◆ MATERIAL FOR THIS EXERCISE:
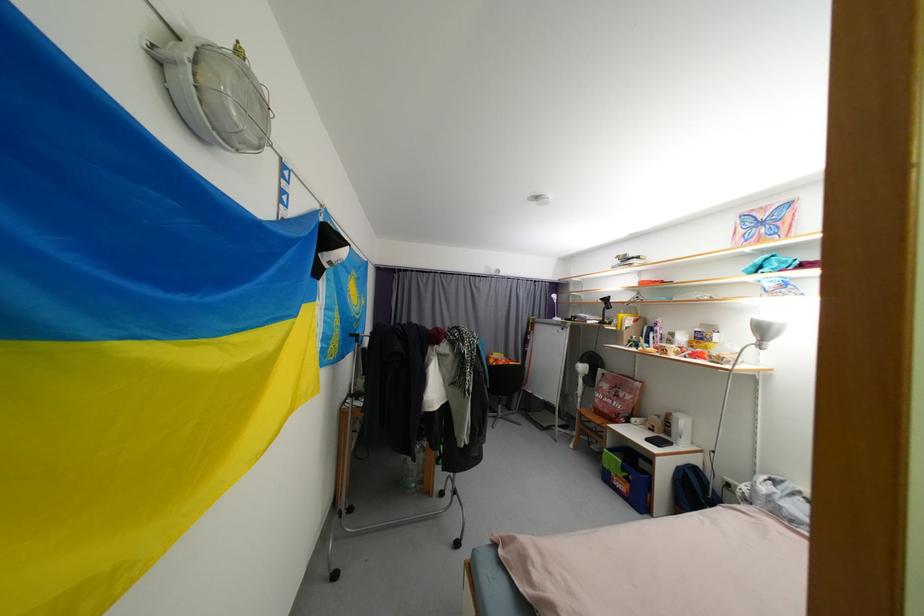
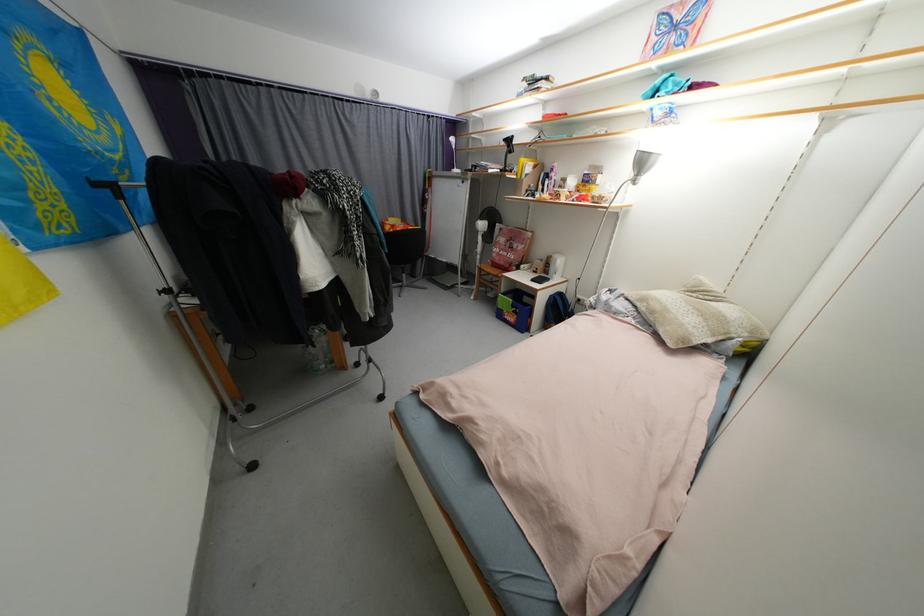
Locate, in the second image, the point that corresponds to (626,397) in the first image.

(520, 248)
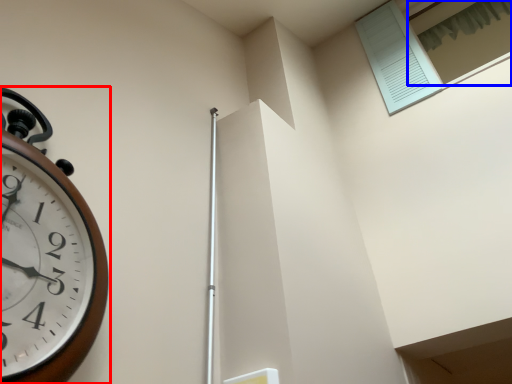
Question: Which object is closer to the camera taking this photo, wall clock (highlighted by a red box) or window (highlighted by a blue box)?

Choices:
 (A) wall clock
 (B) window

Answer: (A)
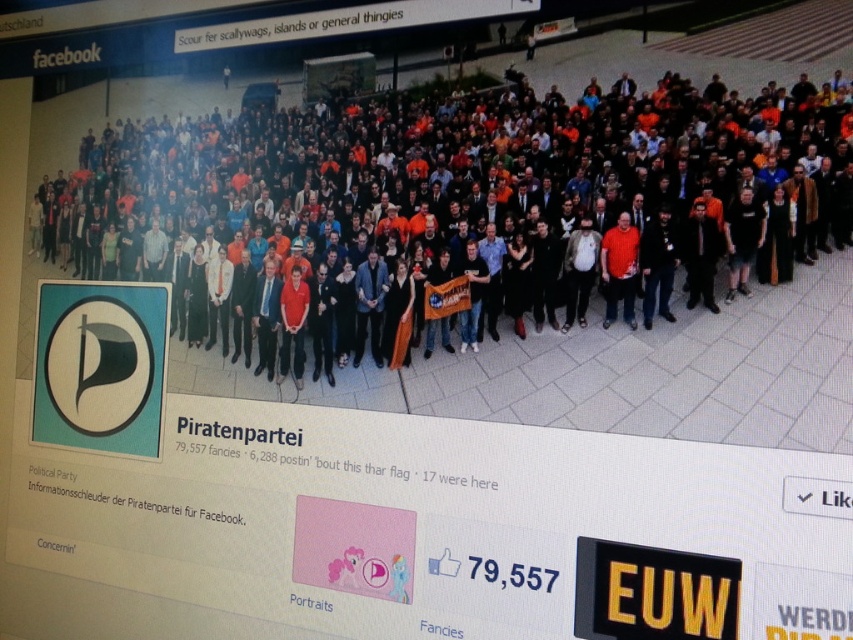
Does multicolored casual attire at center lie in front of matte orange shirt at center?

That is True.

The height and width of the screenshot is (640, 853). What do you see at coordinates (433, 188) in the screenshot?
I see `multicolored casual attire at center` at bounding box center [433, 188].

Is point (199, 227) less distant than point (625, 248)?

No, it is behind (625, 248).

The height and width of the screenshot is (640, 853). In order to click on multicolored casual attire at center in this screenshot , I will do `click(433, 188)`.

Who is shorter, multicolored casual attire at center or black text at upper center?

black text at upper center is shorter.

Does point (431, 196) come in front of point (234, 433)?

Yes, it is.

Is point (532, 275) positioned after point (219, 433)?

No.

Find the location of a particular element. This screenshot has width=853, height=640. multicolored casual attire at center is located at coordinates (433, 188).

Measure the distance between matte orange shirt at center and black text at upper center.

1.40 meters

Does point (611, 280) come closer to viewer compared to point (260, 440)?

That is True.

Identify the location of matte orange shirt at center. This screenshot has width=853, height=640. (619, 268).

◆ TO DO: Render the lines from the one containing "The height and width of the screenshot is (640, 853). In" to the one containing "Does point (431, 196)", both included, as a numbered list with blank lines left out.

◆ EXERCISE ANSWER:
1. The height and width of the screenshot is (640, 853). In order to click on multicolored casual attire at center in this screenshot , I will do `click(433, 188)`.
2. Who is shorter, multicolored casual attire at center or black text at upper center?
3. black text at upper center is shorter.
4. Does point (431, 196) come in front of point (234, 433)?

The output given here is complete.